● **PROBLEM STATEMENT**: Write out the whole listing exactly; no images belong in it.

[[ PROVIDED DATA open ]]

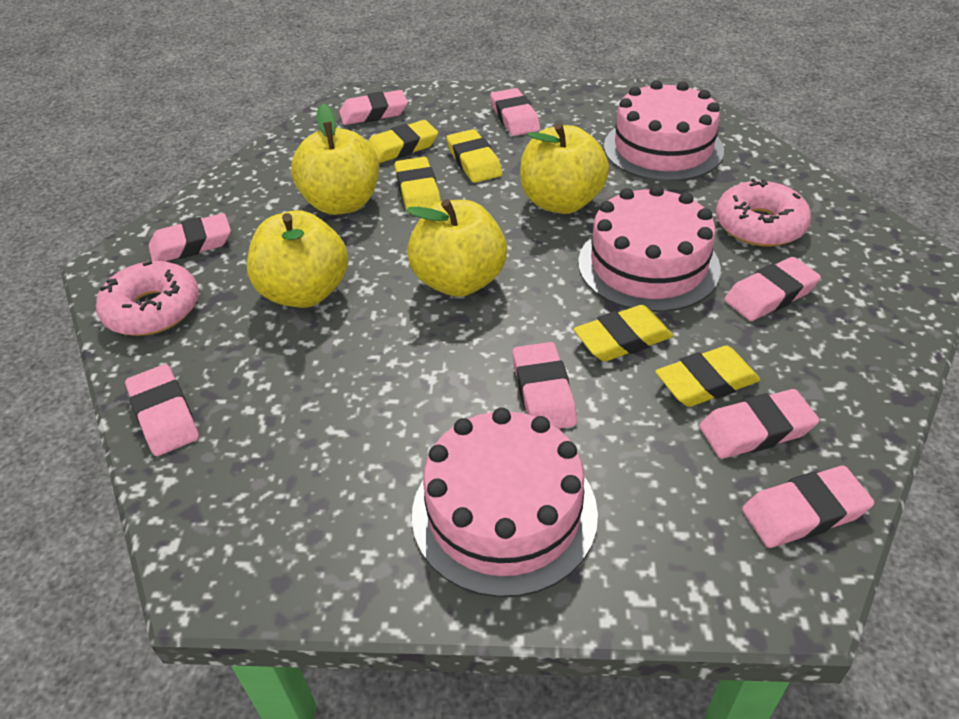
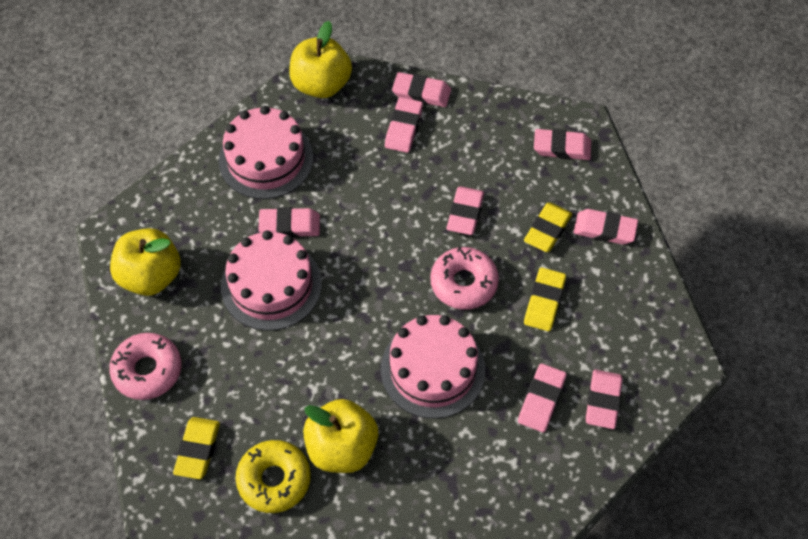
yellow apple: 4 -> 3
yellow donut: 0 -> 1
yellow eraser: 5 -> 3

[[ PROVIDED DATA closed ]]

● **ANSWER SECTION**:
yellow apple: 4 -> 3
yellow donut: 0 -> 1
yellow eraser: 5 -> 3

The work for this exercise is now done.